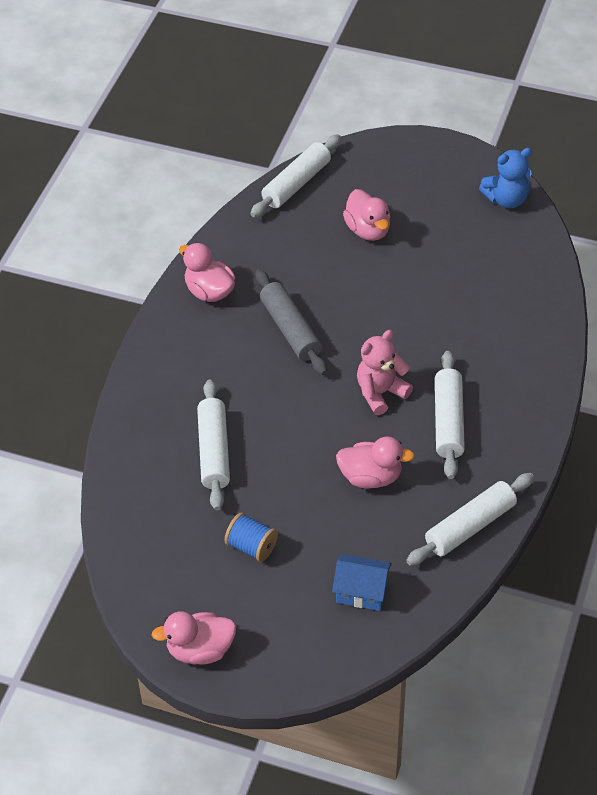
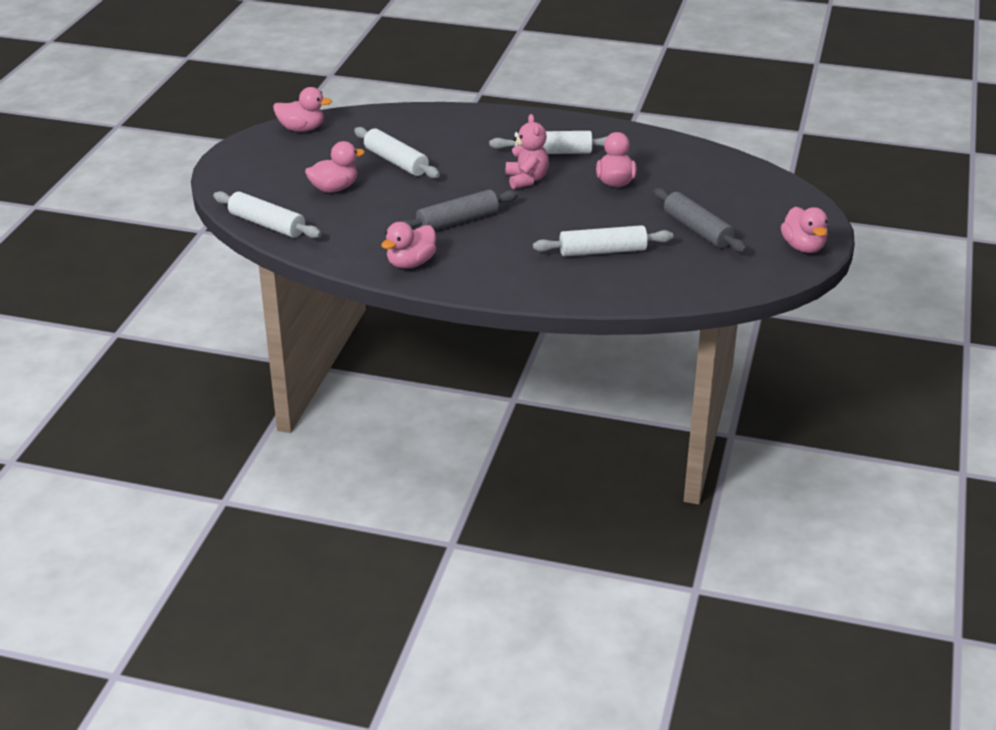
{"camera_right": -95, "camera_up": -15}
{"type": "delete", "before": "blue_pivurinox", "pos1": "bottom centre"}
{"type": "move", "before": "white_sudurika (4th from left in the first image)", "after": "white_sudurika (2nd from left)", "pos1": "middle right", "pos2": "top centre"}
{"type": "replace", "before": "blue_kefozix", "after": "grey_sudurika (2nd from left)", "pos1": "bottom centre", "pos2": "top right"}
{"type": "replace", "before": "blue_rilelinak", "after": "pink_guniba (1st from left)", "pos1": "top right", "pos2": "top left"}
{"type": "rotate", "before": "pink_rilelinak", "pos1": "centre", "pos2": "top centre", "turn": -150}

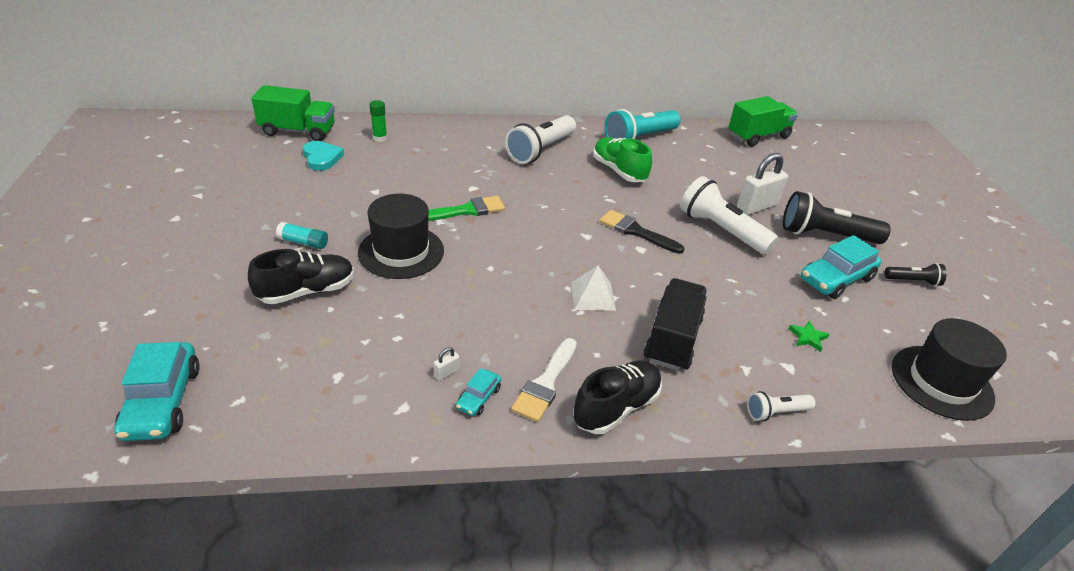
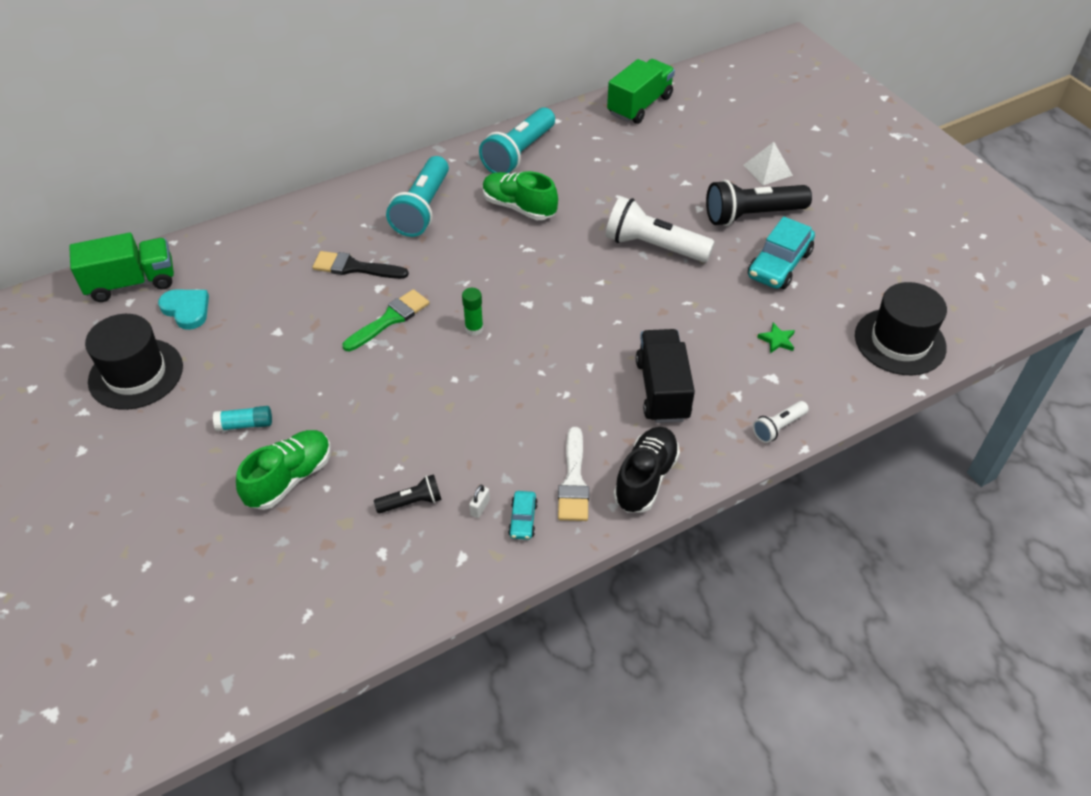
{"camera_right": -20, "camera_up": 10}
{"type": "delete", "before": "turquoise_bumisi (1st from left)", "pos1": "bottom left"}
{"type": "delete", "before": "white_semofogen (2nd from left)", "pos1": "top right"}
{"type": "move", "before": "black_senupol (1st from left)", "pos1": "centre", "pos2": "middle left"}
{"type": "move", "before": "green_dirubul", "pos1": "top centre", "pos2": "centre"}
{"type": "move", "before": "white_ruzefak", "pos1": "centre", "pos2": "top right"}
{"type": "move", "before": "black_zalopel", "pos1": "centre", "pos2": "top left"}
{"type": "move", "before": "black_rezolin (2nd from left in the first image)", "after": "black_rezolin (1st from left)", "pos1": "middle right", "pos2": "centre"}
{"type": "recolor", "before": "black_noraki (1st from left)", "after": "green_noraki (1st from left)", "pos1": "middle left", "pos2": "middle left"}
{"type": "recolor", "before": "white_rezolin (1st from left)", "after": "turquoise_rezolin (1st from left)", "pos1": "top centre", "pos2": "top centre"}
::::::::
Your goal » Find out how many lines of the listing above include the word "replace", and give that number alone.

Answer » 2